● Input:
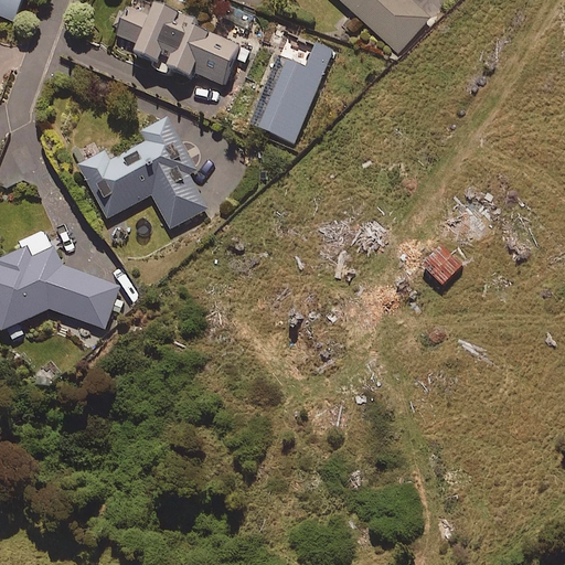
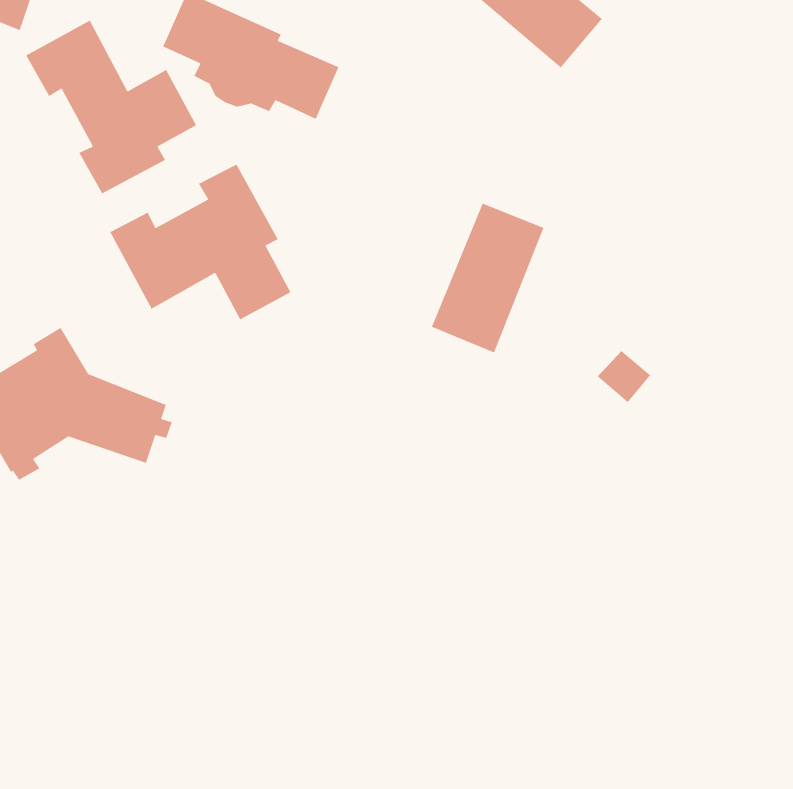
building: none -> [25,20,197,195]
building: [248,35,329,142] -> [431,203,545,354]

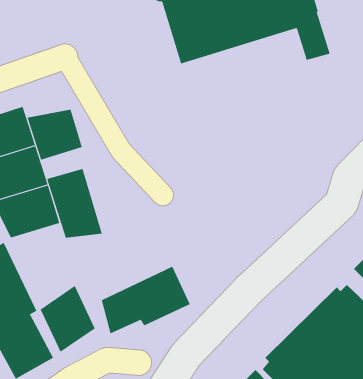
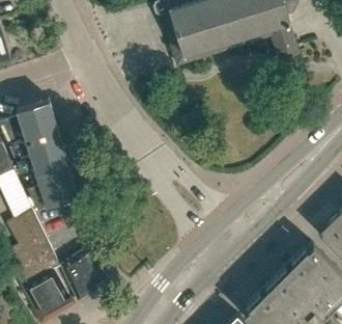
building: [27,109,83,160] -> none
building: [47,168,103,239] -> none
building: [101,266,191,334] -> none

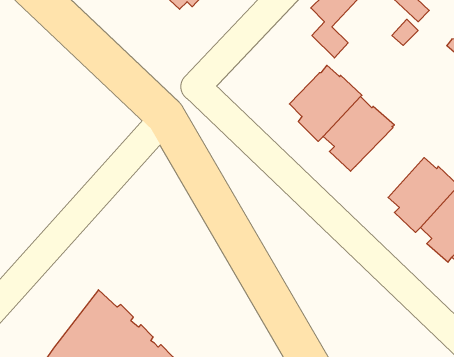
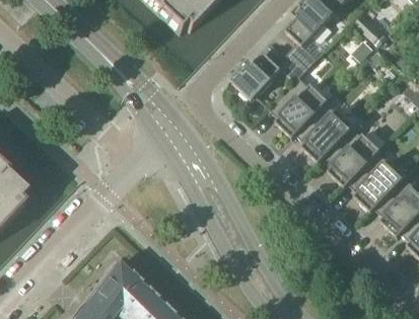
building: none -> [234,50,307,97]
building: none -> [325,125,382,184]

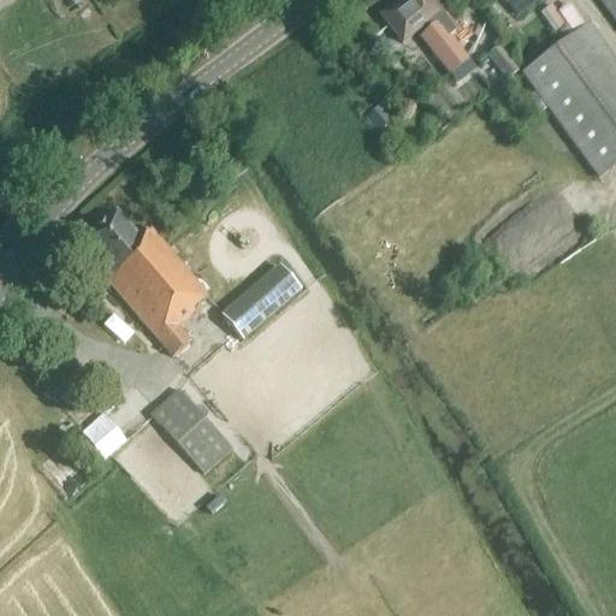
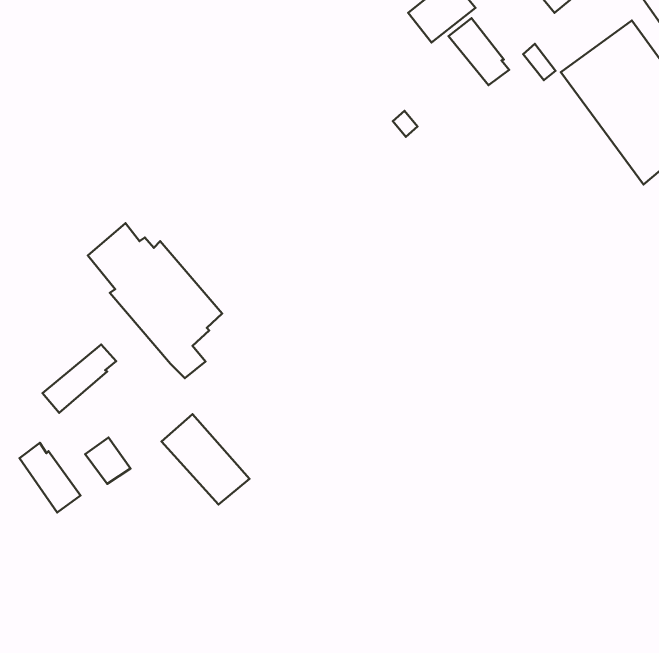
building: [223,262,302,337] -> none
building: none -> [42,344,116,413]
building: none -> [19,443,81,512]

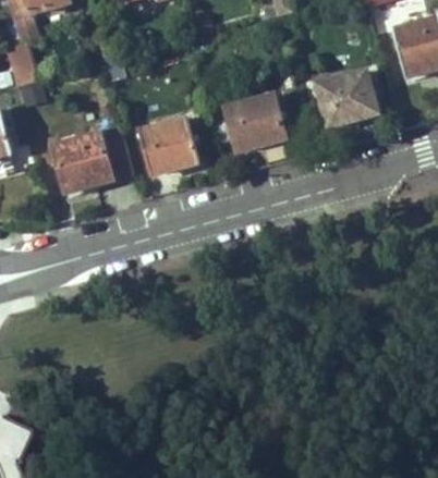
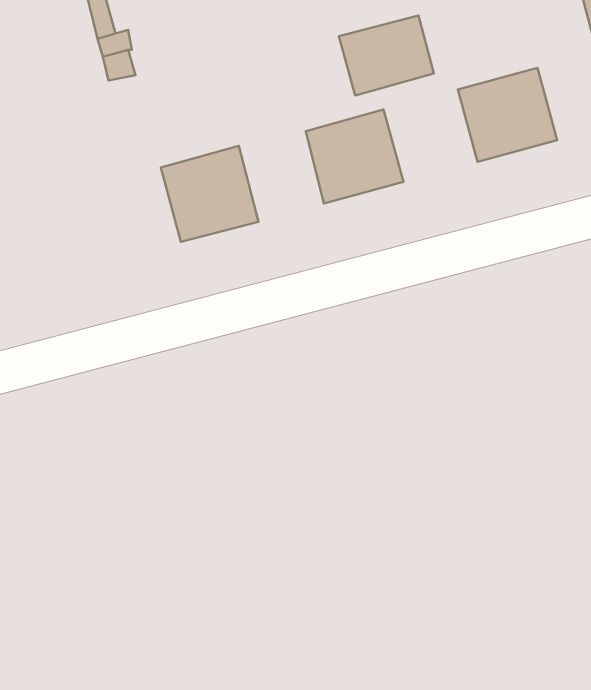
building: none -> [339,15,434,95]
building: [51,127,131,193] -> none

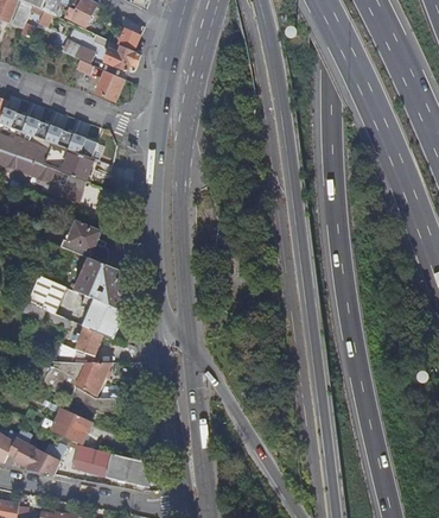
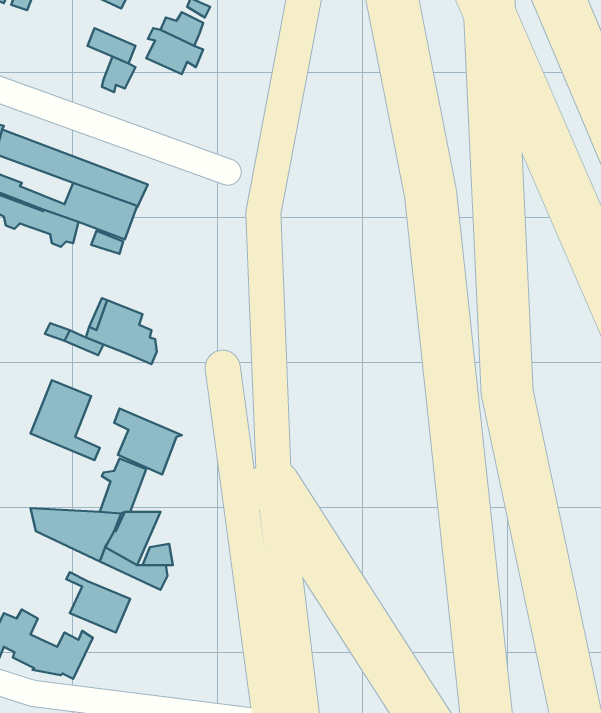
building: [95,70,125,100] -> none
building: [75,257,126,311] -> none
building: [71,444,148,486] -> none

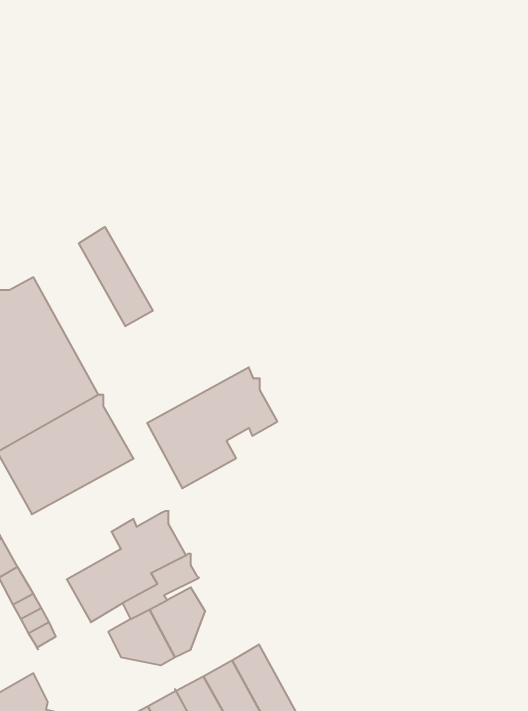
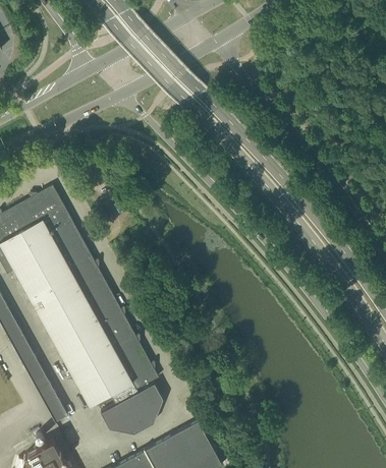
building: [79,227,153,326] -> none
building: [147,367,277,488] -> [52,302,135,379]

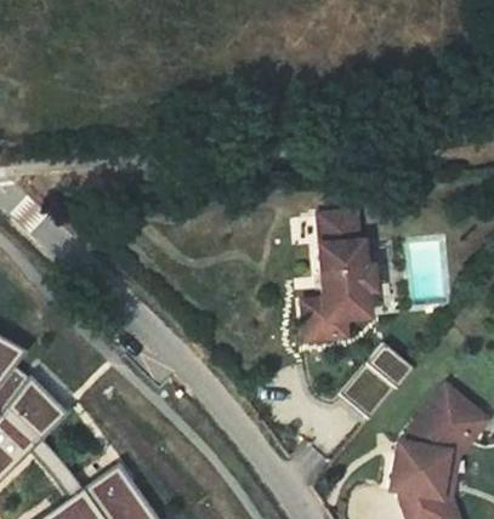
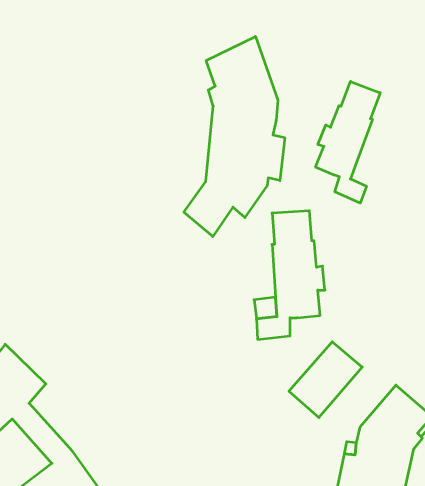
building: none -> [184,36,285,237]
building: none -> [316,81,380,203]

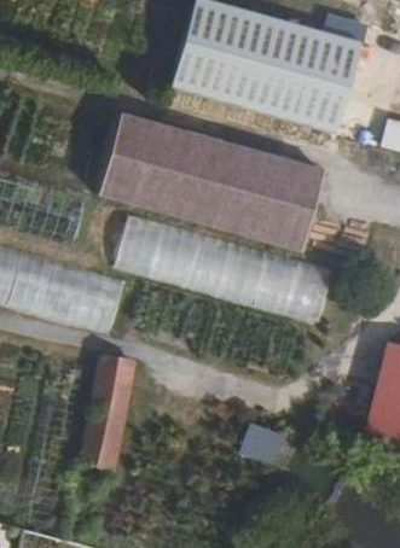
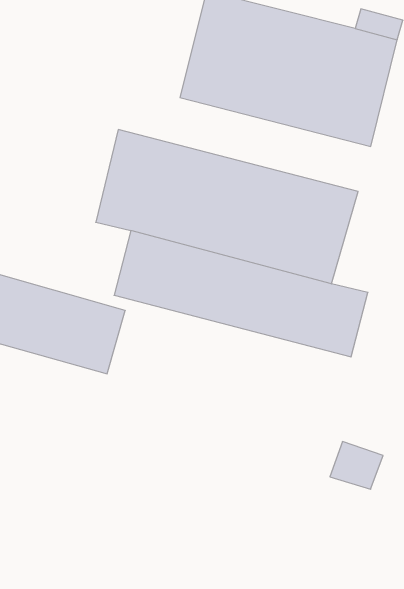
building: [86,345,138,460] -> none
building: [236,419,282,460] -> [330,442,383,489]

● What needs to be done: Output, exactly and with no other text, the line that contains "building: [86,345,138,460] -> none" and all lines from there to the end of the records.

● Exercise output:
building: [86,345,138,460] -> none
building: [236,419,282,460] -> [330,442,383,489]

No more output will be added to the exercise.